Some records
_____
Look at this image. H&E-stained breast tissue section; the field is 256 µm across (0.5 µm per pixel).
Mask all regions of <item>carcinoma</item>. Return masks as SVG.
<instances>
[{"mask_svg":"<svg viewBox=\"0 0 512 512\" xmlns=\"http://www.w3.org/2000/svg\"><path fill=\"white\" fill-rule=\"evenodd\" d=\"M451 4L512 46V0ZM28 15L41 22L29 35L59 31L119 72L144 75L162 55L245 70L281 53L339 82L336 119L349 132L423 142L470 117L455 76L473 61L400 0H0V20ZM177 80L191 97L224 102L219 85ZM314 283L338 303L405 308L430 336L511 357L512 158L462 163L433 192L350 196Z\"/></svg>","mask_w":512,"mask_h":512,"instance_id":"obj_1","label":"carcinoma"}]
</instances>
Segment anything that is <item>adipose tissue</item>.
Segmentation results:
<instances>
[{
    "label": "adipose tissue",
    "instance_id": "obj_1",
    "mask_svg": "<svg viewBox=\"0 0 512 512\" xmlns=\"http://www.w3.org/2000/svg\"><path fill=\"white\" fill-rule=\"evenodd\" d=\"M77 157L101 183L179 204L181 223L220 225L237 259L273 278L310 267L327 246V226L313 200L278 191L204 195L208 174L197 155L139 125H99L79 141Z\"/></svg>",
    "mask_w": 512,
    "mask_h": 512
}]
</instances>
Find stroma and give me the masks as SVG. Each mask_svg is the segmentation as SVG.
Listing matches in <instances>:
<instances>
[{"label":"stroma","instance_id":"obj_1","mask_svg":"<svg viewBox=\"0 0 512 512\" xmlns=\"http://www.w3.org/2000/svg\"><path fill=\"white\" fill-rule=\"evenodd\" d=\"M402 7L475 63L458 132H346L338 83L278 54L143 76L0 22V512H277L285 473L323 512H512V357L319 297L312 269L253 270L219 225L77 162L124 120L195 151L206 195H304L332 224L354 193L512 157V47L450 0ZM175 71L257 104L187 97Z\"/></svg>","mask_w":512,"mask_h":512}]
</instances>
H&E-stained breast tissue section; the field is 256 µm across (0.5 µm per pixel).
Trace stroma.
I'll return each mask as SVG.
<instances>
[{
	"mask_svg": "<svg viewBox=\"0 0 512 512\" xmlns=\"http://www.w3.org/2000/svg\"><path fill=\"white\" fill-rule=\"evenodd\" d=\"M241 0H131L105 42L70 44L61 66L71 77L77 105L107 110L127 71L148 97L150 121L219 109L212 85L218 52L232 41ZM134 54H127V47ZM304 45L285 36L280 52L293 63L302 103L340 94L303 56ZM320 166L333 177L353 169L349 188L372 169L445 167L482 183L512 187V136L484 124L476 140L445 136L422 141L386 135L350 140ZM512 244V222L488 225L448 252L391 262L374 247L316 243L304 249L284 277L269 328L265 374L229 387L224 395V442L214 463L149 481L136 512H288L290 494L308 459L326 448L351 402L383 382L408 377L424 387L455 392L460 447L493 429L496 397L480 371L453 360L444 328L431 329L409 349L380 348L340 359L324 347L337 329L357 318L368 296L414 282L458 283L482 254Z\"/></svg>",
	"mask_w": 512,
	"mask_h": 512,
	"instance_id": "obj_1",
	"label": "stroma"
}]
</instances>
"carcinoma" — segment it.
_____
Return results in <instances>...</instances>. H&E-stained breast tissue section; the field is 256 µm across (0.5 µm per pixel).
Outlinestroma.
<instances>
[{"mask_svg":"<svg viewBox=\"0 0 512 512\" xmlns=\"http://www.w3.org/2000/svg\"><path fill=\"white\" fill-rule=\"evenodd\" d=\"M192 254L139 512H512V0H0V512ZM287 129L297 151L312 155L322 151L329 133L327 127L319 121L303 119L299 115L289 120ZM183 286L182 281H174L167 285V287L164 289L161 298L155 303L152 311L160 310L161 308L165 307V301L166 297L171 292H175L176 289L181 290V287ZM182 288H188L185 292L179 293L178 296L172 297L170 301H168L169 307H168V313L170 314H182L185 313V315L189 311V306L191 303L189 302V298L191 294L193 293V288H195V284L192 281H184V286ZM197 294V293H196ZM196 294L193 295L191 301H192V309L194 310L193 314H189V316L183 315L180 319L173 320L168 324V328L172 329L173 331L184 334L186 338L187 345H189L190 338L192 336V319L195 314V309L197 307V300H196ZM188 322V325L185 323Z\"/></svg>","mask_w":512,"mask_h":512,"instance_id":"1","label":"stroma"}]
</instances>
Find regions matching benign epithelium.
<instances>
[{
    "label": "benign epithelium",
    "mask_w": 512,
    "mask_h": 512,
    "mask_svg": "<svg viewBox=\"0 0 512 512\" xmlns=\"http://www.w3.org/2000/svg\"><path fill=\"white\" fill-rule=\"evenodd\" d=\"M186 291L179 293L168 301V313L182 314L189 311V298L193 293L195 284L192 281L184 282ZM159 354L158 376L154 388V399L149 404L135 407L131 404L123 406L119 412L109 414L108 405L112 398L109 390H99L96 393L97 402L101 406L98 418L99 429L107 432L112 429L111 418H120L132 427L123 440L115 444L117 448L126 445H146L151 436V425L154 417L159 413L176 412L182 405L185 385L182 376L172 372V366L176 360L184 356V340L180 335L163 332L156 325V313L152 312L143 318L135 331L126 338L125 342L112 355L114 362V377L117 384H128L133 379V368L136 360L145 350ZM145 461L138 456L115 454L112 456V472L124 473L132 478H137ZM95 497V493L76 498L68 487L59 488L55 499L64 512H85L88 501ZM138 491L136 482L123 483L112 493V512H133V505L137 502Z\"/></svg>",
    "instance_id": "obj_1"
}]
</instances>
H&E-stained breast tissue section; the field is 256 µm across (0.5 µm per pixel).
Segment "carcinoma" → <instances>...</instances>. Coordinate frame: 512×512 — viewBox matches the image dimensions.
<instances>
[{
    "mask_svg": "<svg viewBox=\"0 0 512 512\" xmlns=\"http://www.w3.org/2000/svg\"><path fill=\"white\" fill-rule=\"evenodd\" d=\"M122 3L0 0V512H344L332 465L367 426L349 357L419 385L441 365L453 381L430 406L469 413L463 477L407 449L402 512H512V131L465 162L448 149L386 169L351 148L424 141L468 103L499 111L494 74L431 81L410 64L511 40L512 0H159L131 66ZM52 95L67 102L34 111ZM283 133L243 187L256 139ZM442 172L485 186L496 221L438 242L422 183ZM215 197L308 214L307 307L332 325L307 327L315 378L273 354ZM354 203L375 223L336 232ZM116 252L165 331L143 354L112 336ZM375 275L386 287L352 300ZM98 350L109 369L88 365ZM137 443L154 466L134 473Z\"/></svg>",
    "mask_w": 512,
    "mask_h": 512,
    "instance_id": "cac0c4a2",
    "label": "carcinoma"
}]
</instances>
_____
▸ **Your task**
Copy every line above in which the string "pixel" shows up.

▸ **The response**
Look at this image. H&E-stained breast tissue section; the field is 256 µm across (0.5 µm per pixel).
H&E-stained breast tissue section; the field is 256 µm across (0.5 µm per pixel).
Return results in <instances>...</instances>. H&E-stained breast tissue section; the field is 256 µm across (0.5 µm per pixel).
H&E-stained breast tissue section; the field is 256 µm across (0.5 µm per pixel).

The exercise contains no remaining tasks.